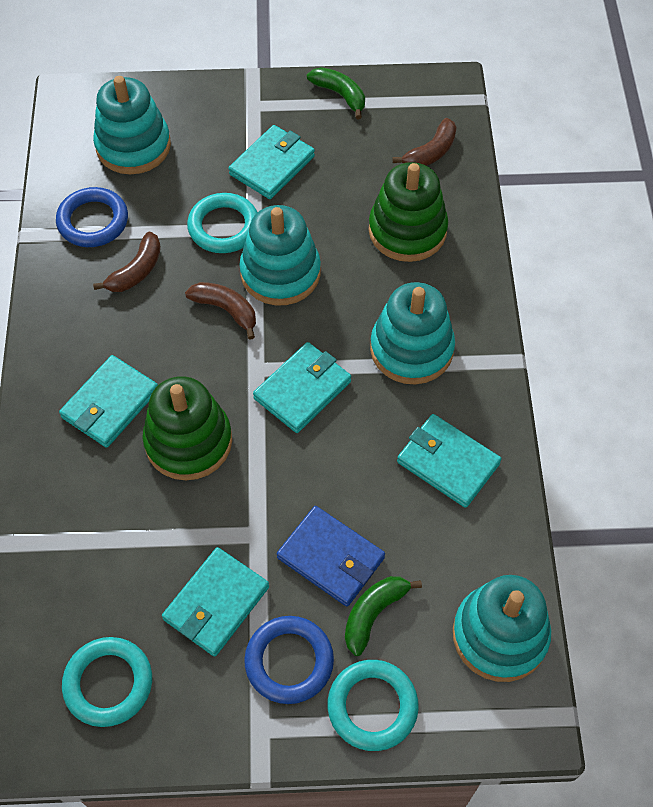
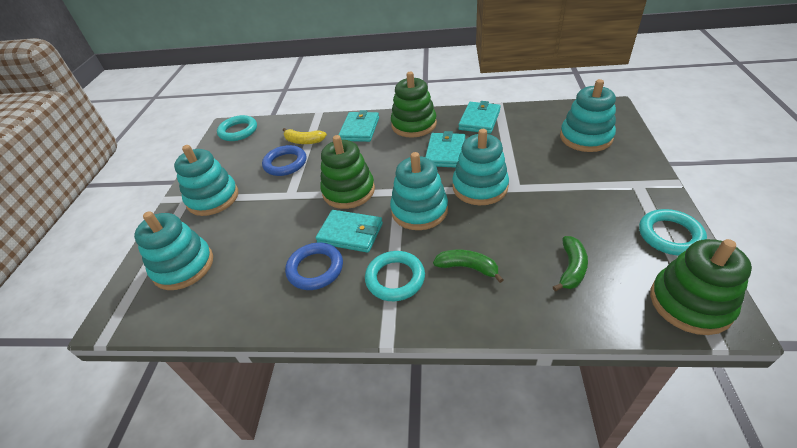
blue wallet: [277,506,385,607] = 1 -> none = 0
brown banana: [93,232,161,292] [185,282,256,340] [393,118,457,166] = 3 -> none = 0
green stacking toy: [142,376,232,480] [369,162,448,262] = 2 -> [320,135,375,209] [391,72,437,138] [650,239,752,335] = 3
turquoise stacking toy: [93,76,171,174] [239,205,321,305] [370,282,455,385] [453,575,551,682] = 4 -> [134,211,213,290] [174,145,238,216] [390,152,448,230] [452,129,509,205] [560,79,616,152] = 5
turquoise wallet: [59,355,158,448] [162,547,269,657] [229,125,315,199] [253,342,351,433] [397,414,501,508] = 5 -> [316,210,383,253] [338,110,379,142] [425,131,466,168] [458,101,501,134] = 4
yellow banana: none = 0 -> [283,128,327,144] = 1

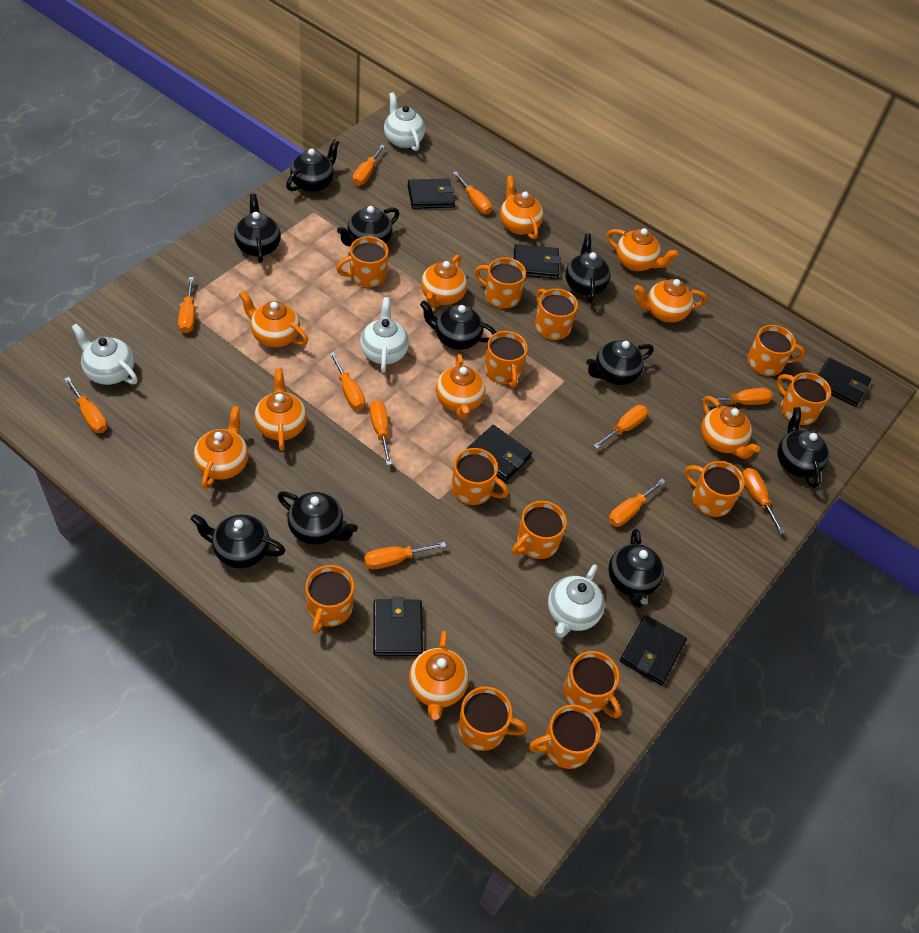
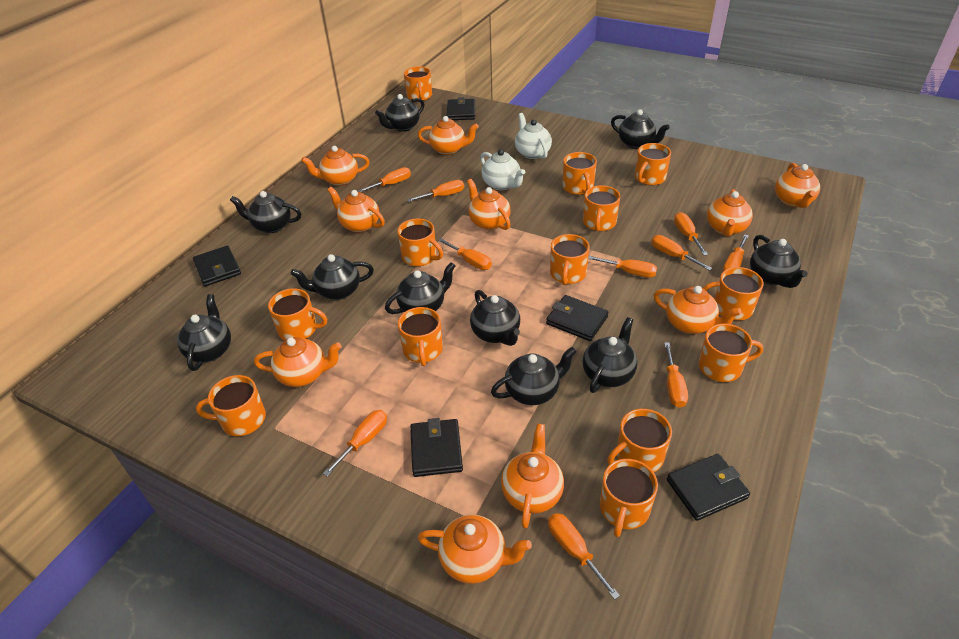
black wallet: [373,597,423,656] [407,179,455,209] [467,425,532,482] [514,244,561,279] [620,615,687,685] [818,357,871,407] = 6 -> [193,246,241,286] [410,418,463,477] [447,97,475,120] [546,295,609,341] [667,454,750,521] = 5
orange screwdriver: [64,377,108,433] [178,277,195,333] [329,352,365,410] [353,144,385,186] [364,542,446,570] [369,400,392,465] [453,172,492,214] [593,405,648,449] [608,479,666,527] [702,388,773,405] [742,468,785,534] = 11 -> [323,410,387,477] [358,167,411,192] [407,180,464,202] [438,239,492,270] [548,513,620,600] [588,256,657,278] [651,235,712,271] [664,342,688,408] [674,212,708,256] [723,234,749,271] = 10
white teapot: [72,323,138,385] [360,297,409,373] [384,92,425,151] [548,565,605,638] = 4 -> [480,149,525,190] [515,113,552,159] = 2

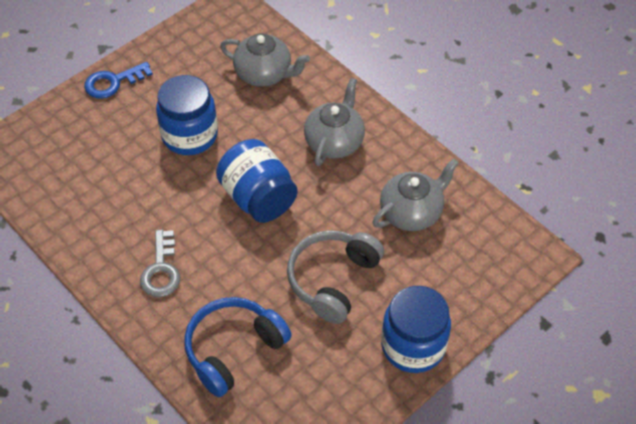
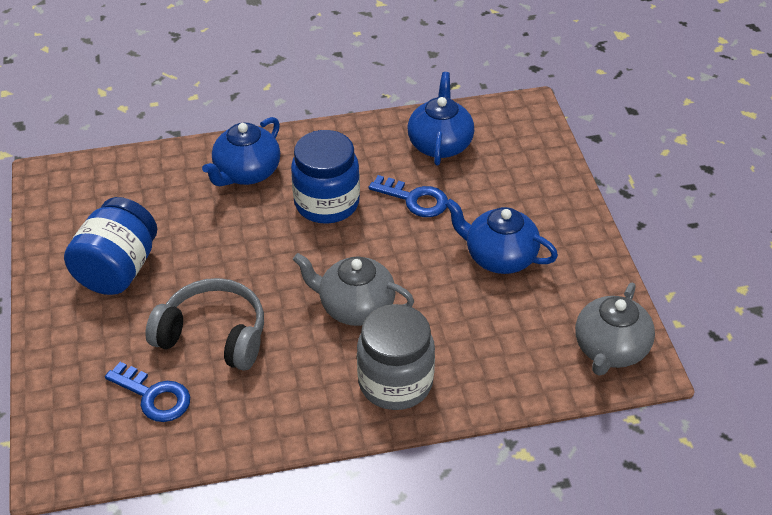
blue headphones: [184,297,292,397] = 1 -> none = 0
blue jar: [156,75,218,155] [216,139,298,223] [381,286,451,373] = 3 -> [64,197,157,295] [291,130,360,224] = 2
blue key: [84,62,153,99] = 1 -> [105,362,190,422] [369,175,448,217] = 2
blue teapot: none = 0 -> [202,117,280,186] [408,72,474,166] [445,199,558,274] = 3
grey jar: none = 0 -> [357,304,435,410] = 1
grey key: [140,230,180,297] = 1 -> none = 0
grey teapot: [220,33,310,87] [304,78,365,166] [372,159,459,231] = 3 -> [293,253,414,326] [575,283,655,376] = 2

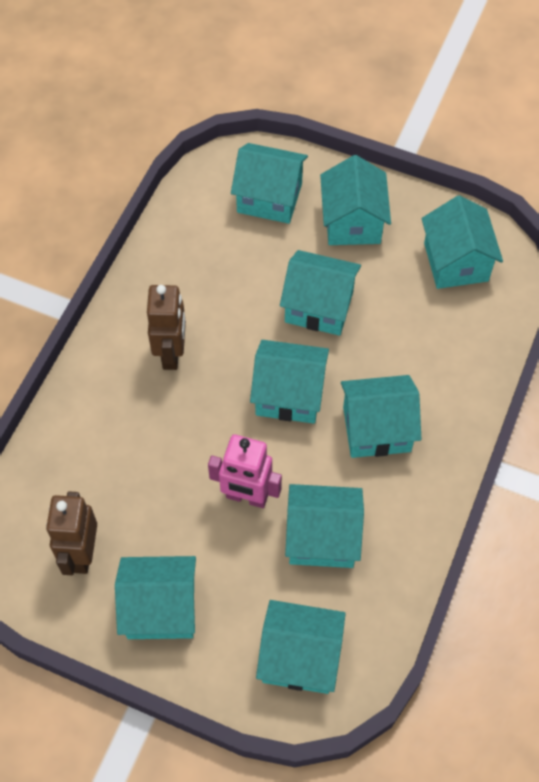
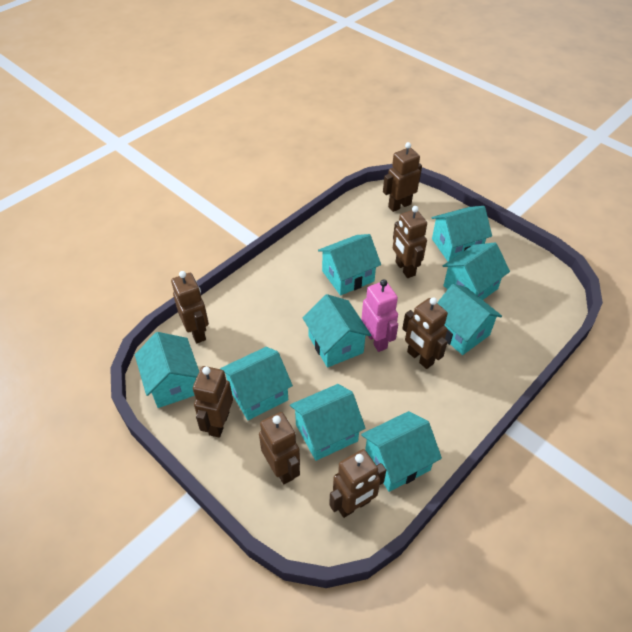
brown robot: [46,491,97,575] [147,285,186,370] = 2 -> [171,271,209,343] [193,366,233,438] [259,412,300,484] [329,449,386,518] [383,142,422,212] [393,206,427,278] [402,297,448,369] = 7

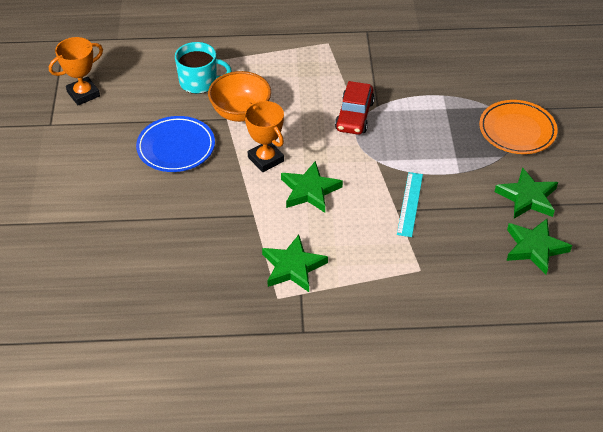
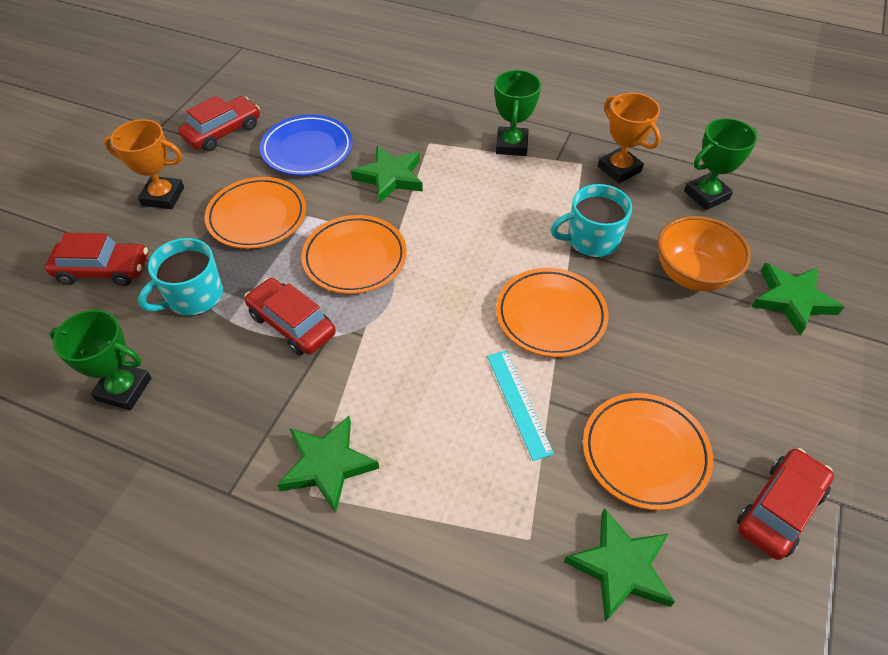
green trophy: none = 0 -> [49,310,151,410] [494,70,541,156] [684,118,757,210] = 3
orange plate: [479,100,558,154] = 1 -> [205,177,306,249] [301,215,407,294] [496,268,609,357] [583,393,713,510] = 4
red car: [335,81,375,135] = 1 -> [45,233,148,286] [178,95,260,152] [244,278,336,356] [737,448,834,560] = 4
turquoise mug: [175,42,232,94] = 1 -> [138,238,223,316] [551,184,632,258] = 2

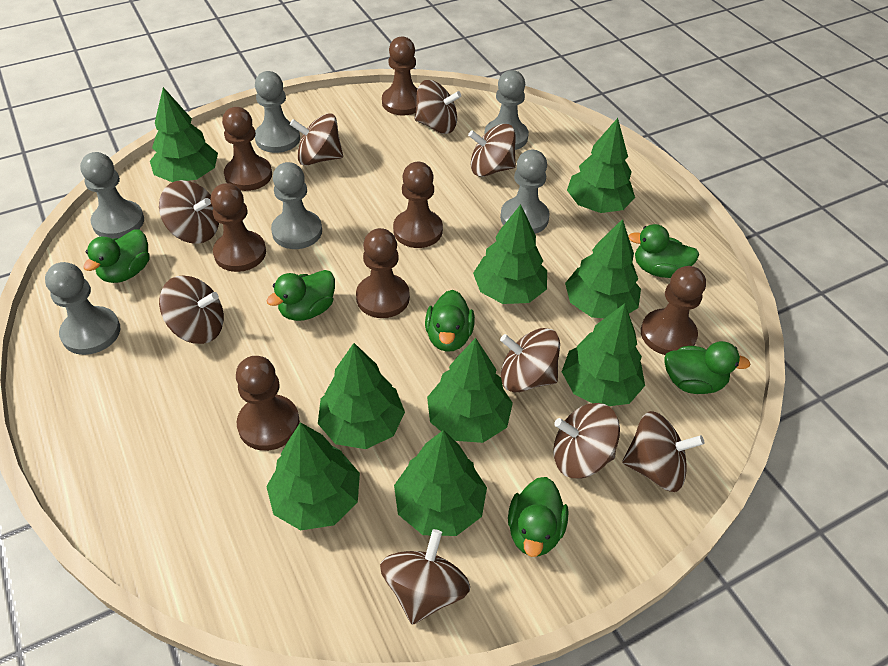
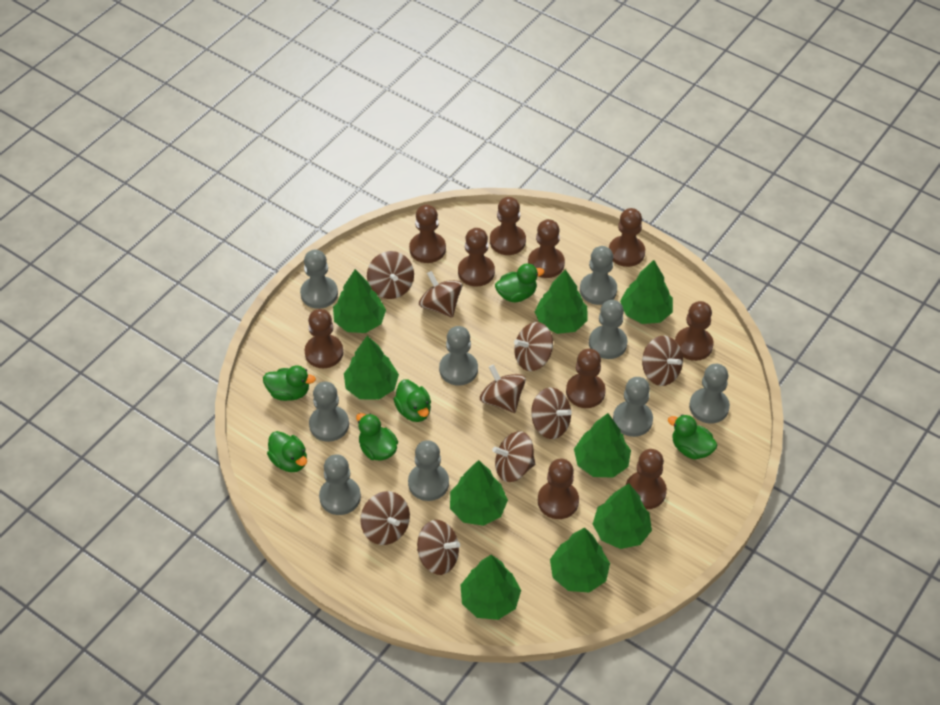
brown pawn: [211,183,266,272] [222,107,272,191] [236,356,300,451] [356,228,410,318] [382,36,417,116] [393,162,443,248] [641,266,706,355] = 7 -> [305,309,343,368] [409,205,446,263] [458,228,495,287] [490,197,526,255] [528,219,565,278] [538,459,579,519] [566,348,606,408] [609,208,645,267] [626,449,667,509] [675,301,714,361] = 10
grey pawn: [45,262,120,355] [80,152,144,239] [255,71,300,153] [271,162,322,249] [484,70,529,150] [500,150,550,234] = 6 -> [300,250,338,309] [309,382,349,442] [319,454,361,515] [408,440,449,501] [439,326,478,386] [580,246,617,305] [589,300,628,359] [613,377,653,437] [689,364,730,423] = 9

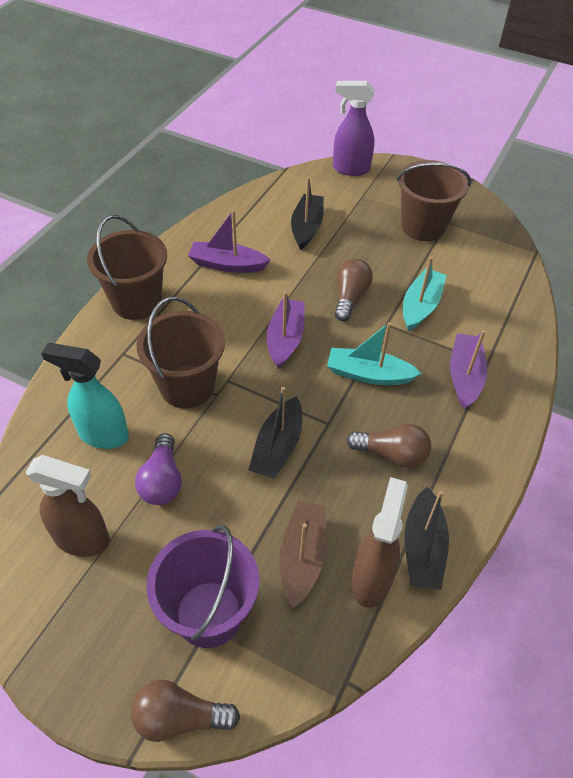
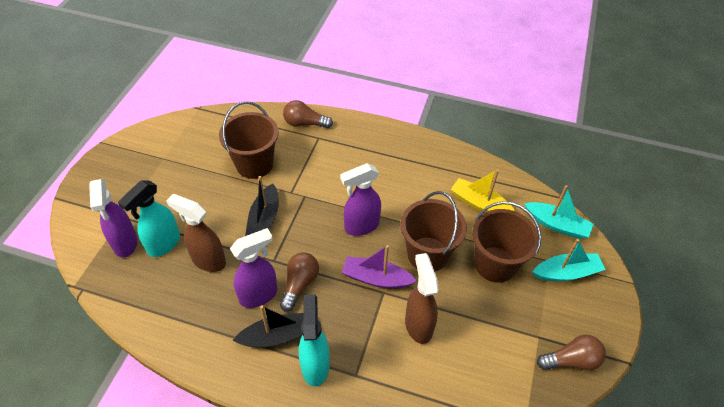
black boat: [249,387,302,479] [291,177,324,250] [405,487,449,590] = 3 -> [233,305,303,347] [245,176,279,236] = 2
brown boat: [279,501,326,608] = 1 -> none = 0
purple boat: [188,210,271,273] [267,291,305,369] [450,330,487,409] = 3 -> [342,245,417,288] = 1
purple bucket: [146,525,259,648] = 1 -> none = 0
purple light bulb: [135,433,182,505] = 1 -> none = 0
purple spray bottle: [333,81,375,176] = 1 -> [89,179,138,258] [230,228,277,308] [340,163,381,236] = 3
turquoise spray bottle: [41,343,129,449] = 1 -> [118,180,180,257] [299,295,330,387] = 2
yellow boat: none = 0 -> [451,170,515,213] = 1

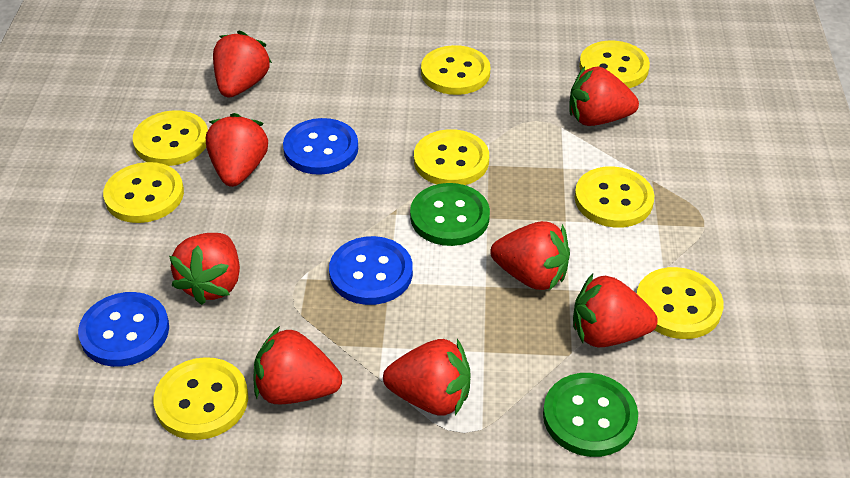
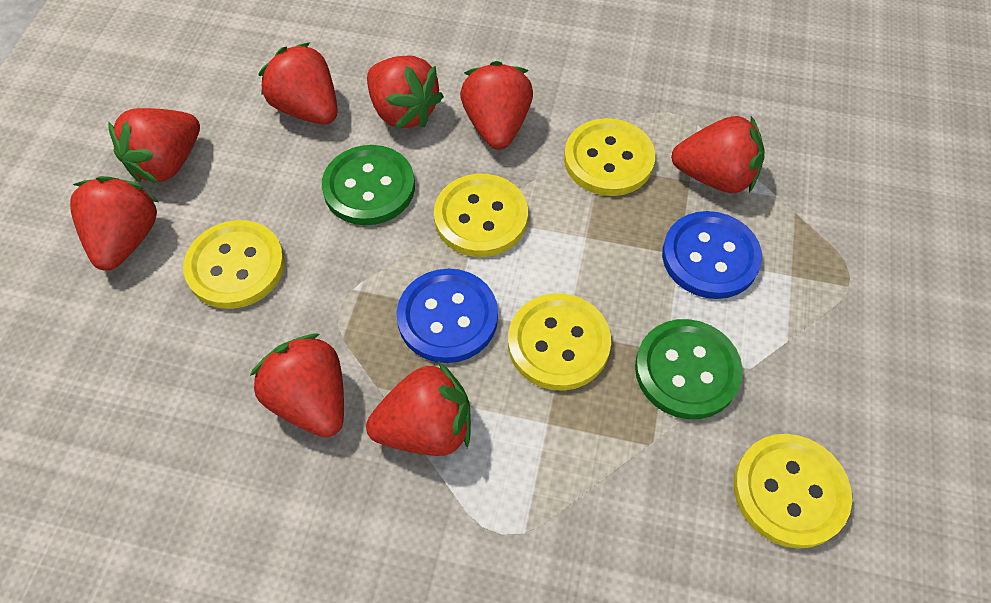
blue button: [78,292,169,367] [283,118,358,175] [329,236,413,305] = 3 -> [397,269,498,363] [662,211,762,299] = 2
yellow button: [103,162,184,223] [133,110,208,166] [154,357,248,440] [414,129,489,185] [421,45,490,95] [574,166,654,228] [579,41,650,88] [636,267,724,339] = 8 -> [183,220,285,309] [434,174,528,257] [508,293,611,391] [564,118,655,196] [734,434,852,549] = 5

^^^^^^^^^^^^^^^^

_Required work_.
Would you repeat the material above exactly, line for line, from its first line to the line with "blue key: [84,62,153,99]", including both and skipping every picture?

_Response area_.
blue wallet: [277,506,385,607] = 1 -> none = 0
brown banana: [93,232,161,292] [185,282,256,340] [393,118,457,166] = 3 -> none = 0
green stacking toy: [142,376,232,480] [369,162,448,262] = 2 -> [320,135,375,209] [391,72,437,138] [650,239,752,335] = 3
turquoise stacking toy: [93,76,171,174] [239,205,321,305] [370,282,455,385] [453,575,551,682] = 4 -> [134,211,213,290] [174,145,238,216] [390,152,448,230] [452,129,509,205] [560,79,616,152] = 5
turquoise wallet: [59,355,158,448] [162,547,269,657] [229,125,315,199] [253,342,351,433] [397,414,501,508] = 5 -> [316,210,383,253] [338,110,379,142] [425,131,466,168] [458,101,501,134] = 4
yellow banana: none = 0 -> [283,128,327,144] = 1

black wallet: [373,597,423,656] [407,179,455,209] [467,425,532,482] [514,244,561,279] [620,615,687,685] [818,357,871,407] = 6 -> [193,246,241,286] [410,418,463,477] [447,97,475,120] [546,295,609,341] [667,454,750,521] = 5
orange screwdriver: [64,377,108,433] [178,277,195,333] [329,352,365,410] [353,144,385,186] [364,542,446,570] [369,400,392,465] [453,172,492,214] [593,405,648,449] [608,479,666,527] [702,388,773,405] [742,468,785,534] = 11 -> [323,410,387,477] [358,167,411,192] [407,180,464,202] [438,239,492,270] [548,513,620,600] [588,256,657,278] [651,235,712,271] [664,342,688,408] [674,212,708,256] [723,234,749,271] = 10
white teapot: [72,323,138,385] [360,297,409,373] [384,92,425,151] [548,565,605,638] = 4 -> [480,149,525,190] [515,113,552,159] = 2

blue headphones: [184,297,292,397] = 1 -> none = 0
blue jar: [156,75,218,155] [216,139,298,223] [381,286,451,373] = 3 -> [64,197,157,295] [291,130,360,224] = 2
blue key: [84,62,153,99] = 1 -> [105,362,190,422] [369,175,448,217] = 2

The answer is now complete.